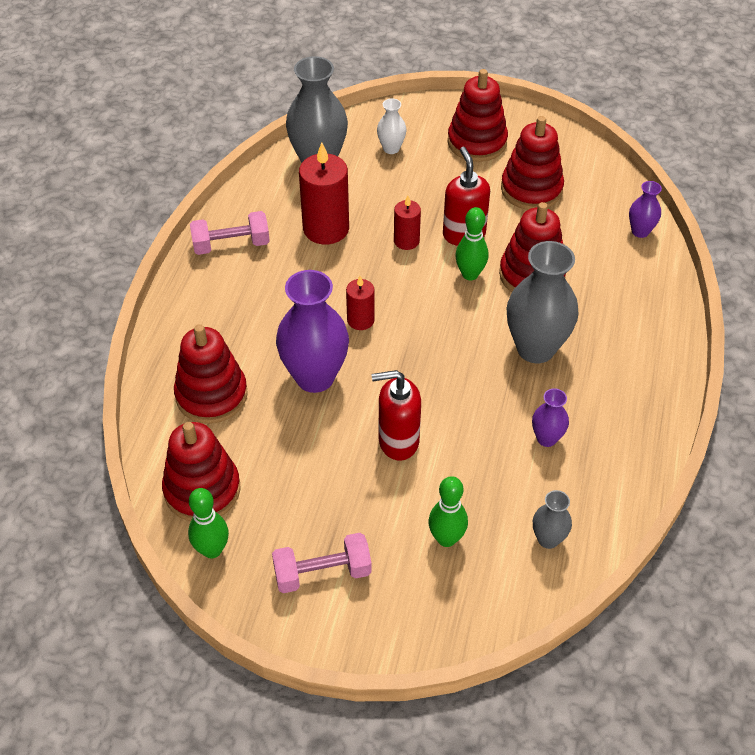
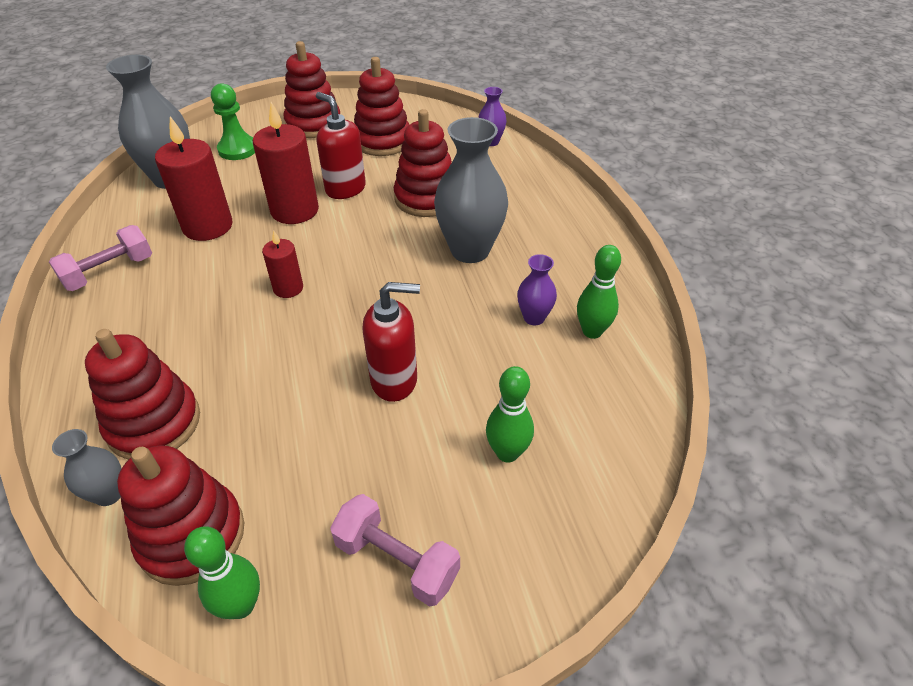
camera: 30 degrees left, 5 degrees down
(315, 377) = (268, 357): purple vase -> none
(322, 573) = (397, 560): pink dumbbell -> pink dumbbell turned 75 degrees clockwise
(391, 148) = (238, 149): white vase -> green pawn
(398, 441) = (394, 380): red soap dispenser -> red soap dispenser turned 150 degrees counterclockwise
(406, 241) = (294, 210): red candle -> red candle, size x1.81
(470, 274) = (371, 216): green bowling pin -> green bowling pin (592, 331)
(548, 539) = (603, 405): grey vase -> grey vase (109, 494)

____________________

• **Exercise details**: Everything from the line containing "(391, 148) = (238, 149): white" down to the last line of the entries is to be returned exactly, both ends included, and nothing beyond it.

• **Answer space**:
(391, 148) = (238, 149): white vase -> green pawn
(398, 441) = (394, 380): red soap dispenser -> red soap dispenser turned 150 degrees counterclockwise
(406, 241) = (294, 210): red candle -> red candle, size x1.81
(470, 274) = (371, 216): green bowling pin -> green bowling pin (592, 331)
(548, 539) = (603, 405): grey vase -> grey vase (109, 494)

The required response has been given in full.